Dataset items:
::::

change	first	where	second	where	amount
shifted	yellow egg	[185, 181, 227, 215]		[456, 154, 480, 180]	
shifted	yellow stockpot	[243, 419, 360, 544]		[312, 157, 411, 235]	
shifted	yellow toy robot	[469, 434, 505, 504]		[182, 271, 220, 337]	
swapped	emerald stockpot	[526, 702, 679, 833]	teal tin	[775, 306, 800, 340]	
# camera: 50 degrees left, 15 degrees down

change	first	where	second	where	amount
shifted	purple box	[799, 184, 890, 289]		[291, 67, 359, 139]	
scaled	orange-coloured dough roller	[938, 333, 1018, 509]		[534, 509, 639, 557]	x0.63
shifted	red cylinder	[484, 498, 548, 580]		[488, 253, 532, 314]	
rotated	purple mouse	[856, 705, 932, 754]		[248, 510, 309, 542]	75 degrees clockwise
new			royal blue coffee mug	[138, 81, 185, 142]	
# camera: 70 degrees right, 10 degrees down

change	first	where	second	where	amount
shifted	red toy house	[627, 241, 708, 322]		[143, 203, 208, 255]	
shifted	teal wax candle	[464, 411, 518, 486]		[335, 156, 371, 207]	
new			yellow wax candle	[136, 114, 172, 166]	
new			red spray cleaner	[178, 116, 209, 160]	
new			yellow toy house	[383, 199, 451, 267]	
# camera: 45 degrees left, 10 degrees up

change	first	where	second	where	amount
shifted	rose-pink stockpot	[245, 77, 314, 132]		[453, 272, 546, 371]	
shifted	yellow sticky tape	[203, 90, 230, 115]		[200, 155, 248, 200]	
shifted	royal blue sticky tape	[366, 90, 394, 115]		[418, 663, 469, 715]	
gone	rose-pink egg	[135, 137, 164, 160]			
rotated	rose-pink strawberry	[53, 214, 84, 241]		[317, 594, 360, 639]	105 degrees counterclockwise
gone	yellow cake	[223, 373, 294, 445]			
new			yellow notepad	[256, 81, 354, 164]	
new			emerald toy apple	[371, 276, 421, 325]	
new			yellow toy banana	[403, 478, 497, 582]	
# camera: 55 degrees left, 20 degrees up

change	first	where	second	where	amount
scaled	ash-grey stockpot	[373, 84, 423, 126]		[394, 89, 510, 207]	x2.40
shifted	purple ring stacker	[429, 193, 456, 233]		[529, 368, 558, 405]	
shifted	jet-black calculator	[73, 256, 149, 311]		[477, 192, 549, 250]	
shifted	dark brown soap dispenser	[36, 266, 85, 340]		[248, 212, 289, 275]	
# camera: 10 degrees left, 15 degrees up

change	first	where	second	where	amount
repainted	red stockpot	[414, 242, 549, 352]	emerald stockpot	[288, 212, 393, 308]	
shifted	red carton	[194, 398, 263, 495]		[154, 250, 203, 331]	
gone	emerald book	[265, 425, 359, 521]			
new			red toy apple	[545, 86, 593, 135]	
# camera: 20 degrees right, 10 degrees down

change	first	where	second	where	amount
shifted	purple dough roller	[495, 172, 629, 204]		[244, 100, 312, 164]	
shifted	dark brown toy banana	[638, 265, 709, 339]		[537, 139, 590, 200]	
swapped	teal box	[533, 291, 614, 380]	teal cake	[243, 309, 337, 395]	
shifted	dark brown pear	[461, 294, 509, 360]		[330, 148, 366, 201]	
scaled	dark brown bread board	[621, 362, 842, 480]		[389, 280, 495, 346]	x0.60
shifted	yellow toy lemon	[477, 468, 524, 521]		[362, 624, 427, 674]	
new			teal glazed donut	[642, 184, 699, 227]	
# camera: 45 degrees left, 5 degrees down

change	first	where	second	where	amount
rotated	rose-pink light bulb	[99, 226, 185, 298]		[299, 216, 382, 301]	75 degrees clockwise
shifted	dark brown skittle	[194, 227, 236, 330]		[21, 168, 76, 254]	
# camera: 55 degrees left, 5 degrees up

::::

ASSIGNMENT
The complete set of entries above must be reproduced verbatim.

THE ANSWER
change	first	where	second	where	amount
shifted	yellow egg	[185, 181, 227, 215]		[456, 154, 480, 180]	
shifted	yellow stockpot	[243, 419, 360, 544]		[312, 157, 411, 235]	
shifted	yellow toy robot	[469, 434, 505, 504]		[182, 271, 220, 337]	
swapped	emerald stockpot	[526, 702, 679, 833]	teal tin	[775, 306, 800, 340]	
# camera: 50 degrees left, 15 degrees down

change	first	where	second	where	amount
shifted	purple box	[799, 184, 890, 289]		[291, 67, 359, 139]	
scaled	orange-coloured dough roller	[938, 333, 1018, 509]		[534, 509, 639, 557]	x0.63
shifted	red cylinder	[484, 498, 548, 580]		[488, 253, 532, 314]	
rotated	purple mouse	[856, 705, 932, 754]		[248, 510, 309, 542]	75 degrees clockwise
new			royal blue coffee mug	[138, 81, 185, 142]	
# camera: 70 degrees right, 10 degrees down

change	first	where	second	where	amount
shifted	red toy house	[627, 241, 708, 322]		[143, 203, 208, 255]	
shifted	teal wax candle	[464, 411, 518, 486]		[335, 156, 371, 207]	
new			yellow wax candle	[136, 114, 172, 166]	
new			red spray cleaner	[178, 116, 209, 160]	
new			yellow toy house	[383, 199, 451, 267]	
# camera: 45 degrees left, 10 degrees up

change	first	where	second	where	amount
shifted	rose-pink stockpot	[245, 77, 314, 132]		[453, 272, 546, 371]	
shifted	yellow sticky tape	[203, 90, 230, 115]		[200, 155, 248, 200]	
shifted	royal blue sticky tape	[366, 90, 394, 115]		[418, 663, 469, 715]	
gone	rose-pink egg	[135, 137, 164, 160]			
rotated	rose-pink strawberry	[53, 214, 84, 241]		[317, 594, 360, 639]	105 degrees counterclockwise
gone	yellow cake	[223, 373, 294, 445]			
new			yellow notepad	[256, 81, 354, 164]	
new			emerald toy apple	[371, 276, 421, 325]	
new			yellow toy banana	[403, 478, 497, 582]	
# camera: 55 degrees left, 20 degrees up

change	first	where	second	where	amount
scaled	ash-grey stockpot	[373, 84, 423, 126]		[394, 89, 510, 207]	x2.40
shifted	purple ring stacker	[429, 193, 456, 233]		[529, 368, 558, 405]	
shifted	jet-black calculator	[73, 256, 149, 311]		[477, 192, 549, 250]	
shifted	dark brown soap dispenser	[36, 266, 85, 340]		[248, 212, 289, 275]	
# camera: 10 degrees left, 15 degrees up

change	first	where	second	where	amount
repainted	red stockpot	[414, 242, 549, 352]	emerald stockpot	[288, 212, 393, 308]	
shifted	red carton	[194, 398, 263, 495]		[154, 250, 203, 331]	
gone	emerald book	[265, 425, 359, 521]			
new			red toy apple	[545, 86, 593, 135]	
# camera: 20 degrees right, 10 degrees down

change	first	where	second	where	amount
shifted	purple dough roller	[495, 172, 629, 204]		[244, 100, 312, 164]	
shifted	dark brown toy banana	[638, 265, 709, 339]		[537, 139, 590, 200]	
swapped	teal box	[533, 291, 614, 380]	teal cake	[243, 309, 337, 395]	
shifted	dark brown pear	[461, 294, 509, 360]		[330, 148, 366, 201]	
scaled	dark brown bread board	[621, 362, 842, 480]		[389, 280, 495, 346]	x0.60
shifted	yellow toy lemon	[477, 468, 524, 521]		[362, 624, 427, 674]	
new			teal glazed donut	[642, 184, 699, 227]	
# camera: 45 degrees left, 5 degrees down

change	first	where	second	where	amount
rotated	rose-pink light bulb	[99, 226, 185, 298]		[299, 216, 382, 301]	75 degrees clockwise
shifted	dark brown skittle	[194, 227, 236, 330]		[21, 168, 76, 254]	
# camera: 55 degrees left, 5 degrees up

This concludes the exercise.